**** Available data ****

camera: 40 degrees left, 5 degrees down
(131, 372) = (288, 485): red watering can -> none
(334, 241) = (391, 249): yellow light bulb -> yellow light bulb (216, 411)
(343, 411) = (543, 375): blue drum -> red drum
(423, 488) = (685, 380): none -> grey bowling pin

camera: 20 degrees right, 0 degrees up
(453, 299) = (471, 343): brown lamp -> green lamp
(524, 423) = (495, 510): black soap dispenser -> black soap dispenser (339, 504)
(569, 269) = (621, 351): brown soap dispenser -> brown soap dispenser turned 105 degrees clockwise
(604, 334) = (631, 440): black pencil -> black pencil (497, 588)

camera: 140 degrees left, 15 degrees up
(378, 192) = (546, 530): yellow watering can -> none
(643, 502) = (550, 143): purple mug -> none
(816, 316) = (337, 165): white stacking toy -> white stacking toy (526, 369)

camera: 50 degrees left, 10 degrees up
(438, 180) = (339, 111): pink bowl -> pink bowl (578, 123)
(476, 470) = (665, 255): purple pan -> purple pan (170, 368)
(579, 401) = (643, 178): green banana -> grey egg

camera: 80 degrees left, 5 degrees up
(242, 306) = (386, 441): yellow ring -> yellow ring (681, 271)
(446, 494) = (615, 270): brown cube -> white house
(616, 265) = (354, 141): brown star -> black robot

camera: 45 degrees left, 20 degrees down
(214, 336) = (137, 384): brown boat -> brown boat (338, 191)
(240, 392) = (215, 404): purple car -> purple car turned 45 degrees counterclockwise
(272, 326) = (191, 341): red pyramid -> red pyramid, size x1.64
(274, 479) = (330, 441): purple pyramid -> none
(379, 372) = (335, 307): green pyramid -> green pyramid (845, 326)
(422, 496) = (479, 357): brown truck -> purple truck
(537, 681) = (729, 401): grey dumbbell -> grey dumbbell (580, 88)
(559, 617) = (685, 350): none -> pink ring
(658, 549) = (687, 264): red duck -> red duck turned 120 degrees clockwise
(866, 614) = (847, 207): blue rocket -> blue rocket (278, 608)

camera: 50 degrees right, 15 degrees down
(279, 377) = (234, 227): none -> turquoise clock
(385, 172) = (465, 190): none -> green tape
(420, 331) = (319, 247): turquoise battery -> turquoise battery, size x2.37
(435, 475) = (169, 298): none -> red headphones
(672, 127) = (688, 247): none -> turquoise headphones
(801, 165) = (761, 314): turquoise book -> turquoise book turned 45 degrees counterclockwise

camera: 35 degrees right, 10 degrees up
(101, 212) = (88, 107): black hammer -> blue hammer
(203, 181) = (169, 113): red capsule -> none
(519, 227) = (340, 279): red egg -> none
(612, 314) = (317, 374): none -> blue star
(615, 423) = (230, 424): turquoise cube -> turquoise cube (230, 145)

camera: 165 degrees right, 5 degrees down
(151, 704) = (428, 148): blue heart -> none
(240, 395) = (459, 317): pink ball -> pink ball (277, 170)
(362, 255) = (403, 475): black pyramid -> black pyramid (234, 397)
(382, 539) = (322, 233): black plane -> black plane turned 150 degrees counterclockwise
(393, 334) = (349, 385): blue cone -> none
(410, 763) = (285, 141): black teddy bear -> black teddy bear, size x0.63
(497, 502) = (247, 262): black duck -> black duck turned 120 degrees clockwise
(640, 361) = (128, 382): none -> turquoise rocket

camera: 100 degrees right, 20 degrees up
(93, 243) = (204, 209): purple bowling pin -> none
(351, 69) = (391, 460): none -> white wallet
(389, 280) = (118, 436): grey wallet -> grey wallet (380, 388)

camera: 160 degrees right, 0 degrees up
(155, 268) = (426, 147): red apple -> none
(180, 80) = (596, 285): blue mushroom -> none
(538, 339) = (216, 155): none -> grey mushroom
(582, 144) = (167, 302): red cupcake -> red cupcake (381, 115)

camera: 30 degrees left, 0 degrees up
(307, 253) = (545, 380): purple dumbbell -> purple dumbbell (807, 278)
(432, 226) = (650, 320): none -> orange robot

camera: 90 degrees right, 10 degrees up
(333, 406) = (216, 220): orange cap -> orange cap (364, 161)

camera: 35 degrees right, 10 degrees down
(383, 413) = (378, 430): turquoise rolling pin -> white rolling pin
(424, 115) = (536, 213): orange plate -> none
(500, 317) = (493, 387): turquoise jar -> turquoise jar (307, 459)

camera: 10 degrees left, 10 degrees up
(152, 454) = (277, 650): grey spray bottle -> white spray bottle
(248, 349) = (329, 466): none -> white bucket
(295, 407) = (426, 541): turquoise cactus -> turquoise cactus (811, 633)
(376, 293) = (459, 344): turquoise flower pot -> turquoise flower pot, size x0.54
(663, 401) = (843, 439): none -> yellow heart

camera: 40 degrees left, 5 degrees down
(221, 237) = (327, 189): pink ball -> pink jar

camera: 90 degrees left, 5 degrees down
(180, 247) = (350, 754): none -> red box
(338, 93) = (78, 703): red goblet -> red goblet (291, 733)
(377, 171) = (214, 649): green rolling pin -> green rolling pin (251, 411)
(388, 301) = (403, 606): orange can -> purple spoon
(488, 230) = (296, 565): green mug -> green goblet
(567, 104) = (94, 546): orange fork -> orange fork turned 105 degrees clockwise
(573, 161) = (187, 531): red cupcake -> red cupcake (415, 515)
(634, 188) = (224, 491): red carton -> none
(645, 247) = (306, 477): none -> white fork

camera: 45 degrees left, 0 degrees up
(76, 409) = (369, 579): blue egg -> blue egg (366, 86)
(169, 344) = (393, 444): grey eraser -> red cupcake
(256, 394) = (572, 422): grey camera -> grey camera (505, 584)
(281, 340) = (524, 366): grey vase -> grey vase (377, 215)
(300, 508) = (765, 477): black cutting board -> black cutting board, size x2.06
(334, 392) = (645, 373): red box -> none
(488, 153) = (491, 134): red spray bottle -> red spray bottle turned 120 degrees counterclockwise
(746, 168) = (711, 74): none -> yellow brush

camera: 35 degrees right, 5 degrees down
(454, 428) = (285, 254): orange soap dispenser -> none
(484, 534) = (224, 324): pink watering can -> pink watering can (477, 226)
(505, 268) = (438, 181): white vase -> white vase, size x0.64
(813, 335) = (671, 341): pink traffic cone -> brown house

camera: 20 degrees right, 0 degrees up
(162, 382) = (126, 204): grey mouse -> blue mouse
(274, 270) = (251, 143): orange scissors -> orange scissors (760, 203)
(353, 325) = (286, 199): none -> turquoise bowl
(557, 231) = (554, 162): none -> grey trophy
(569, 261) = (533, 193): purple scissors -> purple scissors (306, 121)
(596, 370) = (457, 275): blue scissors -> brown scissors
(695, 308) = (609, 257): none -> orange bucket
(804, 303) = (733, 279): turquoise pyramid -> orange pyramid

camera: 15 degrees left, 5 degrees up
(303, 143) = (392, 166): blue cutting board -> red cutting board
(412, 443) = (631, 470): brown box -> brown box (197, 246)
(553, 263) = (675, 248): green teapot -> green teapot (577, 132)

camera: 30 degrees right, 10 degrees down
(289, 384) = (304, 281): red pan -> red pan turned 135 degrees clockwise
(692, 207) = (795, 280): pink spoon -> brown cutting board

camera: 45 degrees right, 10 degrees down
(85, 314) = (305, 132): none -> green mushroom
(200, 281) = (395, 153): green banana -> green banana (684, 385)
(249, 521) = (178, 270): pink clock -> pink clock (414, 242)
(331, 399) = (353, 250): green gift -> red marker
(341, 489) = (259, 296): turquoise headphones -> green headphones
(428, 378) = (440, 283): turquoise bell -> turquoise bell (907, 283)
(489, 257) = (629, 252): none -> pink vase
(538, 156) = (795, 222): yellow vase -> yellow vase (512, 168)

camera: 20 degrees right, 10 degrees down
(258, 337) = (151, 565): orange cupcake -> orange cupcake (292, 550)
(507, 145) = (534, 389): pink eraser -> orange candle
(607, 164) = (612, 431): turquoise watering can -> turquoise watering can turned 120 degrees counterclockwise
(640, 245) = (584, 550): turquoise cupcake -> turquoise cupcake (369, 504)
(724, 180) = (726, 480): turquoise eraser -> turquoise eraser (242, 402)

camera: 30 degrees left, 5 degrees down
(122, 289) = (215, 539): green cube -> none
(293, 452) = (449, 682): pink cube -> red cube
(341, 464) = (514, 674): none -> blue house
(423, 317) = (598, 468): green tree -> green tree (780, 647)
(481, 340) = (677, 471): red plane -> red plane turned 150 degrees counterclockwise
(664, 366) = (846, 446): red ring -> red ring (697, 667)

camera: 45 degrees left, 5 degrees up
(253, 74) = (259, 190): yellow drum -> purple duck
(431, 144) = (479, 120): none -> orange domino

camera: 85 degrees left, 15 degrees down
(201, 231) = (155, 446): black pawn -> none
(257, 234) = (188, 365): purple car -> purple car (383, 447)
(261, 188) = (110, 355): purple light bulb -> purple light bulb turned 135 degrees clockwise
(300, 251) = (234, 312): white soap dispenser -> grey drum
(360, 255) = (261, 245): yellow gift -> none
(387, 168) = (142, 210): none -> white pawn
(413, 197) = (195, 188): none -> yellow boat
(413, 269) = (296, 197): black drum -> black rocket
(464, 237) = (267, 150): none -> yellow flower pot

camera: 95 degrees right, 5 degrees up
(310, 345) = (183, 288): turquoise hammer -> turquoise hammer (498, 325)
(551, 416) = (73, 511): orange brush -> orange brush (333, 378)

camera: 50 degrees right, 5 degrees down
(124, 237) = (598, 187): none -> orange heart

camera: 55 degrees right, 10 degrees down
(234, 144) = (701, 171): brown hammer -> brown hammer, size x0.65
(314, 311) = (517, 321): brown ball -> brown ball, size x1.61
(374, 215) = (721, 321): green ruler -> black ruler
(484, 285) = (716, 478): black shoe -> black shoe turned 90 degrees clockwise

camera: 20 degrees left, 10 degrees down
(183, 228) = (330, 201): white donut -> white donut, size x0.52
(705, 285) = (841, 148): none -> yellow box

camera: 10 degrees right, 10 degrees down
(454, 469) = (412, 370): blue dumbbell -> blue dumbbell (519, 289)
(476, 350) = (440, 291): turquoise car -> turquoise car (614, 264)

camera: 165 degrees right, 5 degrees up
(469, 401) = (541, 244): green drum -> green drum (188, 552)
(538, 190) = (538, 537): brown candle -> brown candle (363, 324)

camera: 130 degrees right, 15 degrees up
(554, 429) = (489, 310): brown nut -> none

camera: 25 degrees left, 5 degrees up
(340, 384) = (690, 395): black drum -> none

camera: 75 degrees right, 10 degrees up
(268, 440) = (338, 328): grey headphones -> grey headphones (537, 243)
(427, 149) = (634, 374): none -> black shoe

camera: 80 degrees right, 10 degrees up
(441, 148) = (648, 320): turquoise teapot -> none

****

* Aim of the exercise: Copy all lines of the records that have the string "teapot" in them.

* Exercise result:
(553, 263) = (675, 248): green teapot -> green teapot (577, 132)
(441, 148) = (648, 320): turquoise teapot -> none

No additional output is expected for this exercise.